Activity =
Repeat only the lines below from the one containing "(452, 146) = (454, 205): none -> yellow cone" through the one containing "(654, 539) = (465, 197): turquoise", inclusive, exactly as written.

Exercise input =

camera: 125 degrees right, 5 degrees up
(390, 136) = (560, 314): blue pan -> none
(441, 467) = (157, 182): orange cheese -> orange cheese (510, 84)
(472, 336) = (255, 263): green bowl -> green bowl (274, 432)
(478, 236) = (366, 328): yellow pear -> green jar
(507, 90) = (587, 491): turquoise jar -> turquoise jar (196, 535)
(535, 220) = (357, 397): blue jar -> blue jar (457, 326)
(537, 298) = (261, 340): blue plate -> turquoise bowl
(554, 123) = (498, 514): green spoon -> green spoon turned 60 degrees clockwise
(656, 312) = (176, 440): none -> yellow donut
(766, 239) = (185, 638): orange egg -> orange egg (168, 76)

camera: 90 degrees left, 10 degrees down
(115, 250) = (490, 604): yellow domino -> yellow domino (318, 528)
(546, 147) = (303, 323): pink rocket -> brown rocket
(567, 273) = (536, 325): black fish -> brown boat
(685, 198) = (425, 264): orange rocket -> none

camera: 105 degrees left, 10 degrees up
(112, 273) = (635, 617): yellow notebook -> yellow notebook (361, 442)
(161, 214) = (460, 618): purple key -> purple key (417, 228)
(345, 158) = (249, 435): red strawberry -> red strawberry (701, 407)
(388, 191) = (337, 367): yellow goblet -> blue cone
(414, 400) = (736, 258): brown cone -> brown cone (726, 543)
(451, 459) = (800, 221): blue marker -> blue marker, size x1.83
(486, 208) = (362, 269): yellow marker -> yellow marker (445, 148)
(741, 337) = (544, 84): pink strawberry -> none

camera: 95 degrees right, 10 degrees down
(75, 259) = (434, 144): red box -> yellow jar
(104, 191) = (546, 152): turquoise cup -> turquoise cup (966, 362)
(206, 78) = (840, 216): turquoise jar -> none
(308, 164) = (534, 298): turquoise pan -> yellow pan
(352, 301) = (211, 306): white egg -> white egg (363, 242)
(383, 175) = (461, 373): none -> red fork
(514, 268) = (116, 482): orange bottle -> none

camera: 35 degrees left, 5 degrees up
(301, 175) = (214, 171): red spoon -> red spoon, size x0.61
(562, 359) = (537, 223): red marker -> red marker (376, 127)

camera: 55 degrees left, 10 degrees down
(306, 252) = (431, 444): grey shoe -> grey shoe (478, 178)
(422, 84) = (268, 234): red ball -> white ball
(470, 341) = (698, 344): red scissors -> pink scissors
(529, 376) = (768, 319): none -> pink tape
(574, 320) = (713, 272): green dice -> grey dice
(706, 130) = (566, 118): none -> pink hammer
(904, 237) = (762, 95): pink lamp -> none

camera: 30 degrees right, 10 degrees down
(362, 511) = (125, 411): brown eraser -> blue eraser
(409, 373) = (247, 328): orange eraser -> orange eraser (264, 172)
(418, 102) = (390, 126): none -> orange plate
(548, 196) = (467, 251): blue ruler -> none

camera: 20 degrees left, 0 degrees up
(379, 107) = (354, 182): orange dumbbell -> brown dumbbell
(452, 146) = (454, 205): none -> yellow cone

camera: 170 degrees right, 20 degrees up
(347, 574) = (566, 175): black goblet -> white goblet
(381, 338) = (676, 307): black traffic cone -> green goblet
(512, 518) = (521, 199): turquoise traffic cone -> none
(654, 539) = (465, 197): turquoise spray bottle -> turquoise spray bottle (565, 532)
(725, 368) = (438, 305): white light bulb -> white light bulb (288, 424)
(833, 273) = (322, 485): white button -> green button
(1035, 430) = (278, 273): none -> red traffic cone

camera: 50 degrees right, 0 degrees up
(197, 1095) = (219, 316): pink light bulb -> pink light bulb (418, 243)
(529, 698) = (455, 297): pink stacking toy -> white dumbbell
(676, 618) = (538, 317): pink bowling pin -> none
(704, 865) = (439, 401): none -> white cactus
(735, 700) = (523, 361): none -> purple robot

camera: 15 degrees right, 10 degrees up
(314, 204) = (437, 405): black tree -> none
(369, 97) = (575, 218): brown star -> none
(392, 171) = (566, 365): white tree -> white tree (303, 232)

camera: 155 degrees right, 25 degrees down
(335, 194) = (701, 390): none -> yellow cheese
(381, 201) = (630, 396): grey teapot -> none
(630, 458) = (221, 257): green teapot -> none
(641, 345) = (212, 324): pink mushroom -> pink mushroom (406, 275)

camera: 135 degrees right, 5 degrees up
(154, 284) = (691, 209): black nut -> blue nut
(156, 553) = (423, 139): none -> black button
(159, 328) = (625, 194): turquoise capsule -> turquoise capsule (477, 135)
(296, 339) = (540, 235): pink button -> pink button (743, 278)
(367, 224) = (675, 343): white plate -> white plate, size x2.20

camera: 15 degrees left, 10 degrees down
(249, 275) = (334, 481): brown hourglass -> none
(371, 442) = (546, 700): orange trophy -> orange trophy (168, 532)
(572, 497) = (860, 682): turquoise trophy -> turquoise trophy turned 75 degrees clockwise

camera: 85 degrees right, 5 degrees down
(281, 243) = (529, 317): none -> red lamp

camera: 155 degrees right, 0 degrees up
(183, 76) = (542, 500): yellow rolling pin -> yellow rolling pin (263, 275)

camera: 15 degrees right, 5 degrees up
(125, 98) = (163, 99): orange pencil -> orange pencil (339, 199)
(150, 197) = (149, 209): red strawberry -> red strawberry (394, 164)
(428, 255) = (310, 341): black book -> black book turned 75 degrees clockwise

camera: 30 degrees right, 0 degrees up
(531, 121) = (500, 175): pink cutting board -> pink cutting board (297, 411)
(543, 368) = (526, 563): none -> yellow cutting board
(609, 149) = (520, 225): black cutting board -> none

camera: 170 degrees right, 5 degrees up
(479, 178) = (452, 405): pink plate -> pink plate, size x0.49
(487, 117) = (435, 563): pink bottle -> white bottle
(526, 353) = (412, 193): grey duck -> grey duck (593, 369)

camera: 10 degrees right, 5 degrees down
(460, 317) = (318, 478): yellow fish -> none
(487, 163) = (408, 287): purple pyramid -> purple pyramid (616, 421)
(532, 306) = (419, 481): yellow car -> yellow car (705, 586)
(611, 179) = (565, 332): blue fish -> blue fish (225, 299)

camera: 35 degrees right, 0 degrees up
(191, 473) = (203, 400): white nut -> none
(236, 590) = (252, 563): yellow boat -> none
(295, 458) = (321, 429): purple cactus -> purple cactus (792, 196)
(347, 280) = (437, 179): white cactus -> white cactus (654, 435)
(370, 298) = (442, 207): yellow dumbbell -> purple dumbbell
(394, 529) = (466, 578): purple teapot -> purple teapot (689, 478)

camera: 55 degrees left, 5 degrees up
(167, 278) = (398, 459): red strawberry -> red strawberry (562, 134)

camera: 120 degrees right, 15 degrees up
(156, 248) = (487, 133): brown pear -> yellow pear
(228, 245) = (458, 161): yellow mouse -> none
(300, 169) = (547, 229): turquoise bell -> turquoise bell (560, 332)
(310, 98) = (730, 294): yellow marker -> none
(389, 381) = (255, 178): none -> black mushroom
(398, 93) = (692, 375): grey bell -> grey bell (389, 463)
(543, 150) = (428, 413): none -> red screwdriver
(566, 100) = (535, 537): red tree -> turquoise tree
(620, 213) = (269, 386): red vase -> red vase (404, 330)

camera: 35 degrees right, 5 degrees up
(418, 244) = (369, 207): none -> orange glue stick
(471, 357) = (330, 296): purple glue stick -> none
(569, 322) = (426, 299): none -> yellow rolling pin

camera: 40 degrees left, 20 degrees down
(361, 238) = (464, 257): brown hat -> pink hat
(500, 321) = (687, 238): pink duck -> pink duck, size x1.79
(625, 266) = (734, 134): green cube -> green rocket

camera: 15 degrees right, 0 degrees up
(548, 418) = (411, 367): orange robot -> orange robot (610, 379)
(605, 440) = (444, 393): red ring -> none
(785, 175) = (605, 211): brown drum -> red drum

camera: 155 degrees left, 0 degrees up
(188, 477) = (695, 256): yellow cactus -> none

Answer section =
(452, 146) = (454, 205): none -> yellow cone

camera: 170 degrees right, 20 degrees up
(347, 574) = (566, 175): black goblet -> white goblet
(381, 338) = (676, 307): black traffic cone -> green goblet
(512, 518) = (521, 199): turquoise traffic cone -> none
(654, 539) = (465, 197): turquoise spray bottle -> turquoise spray bottle (565, 532)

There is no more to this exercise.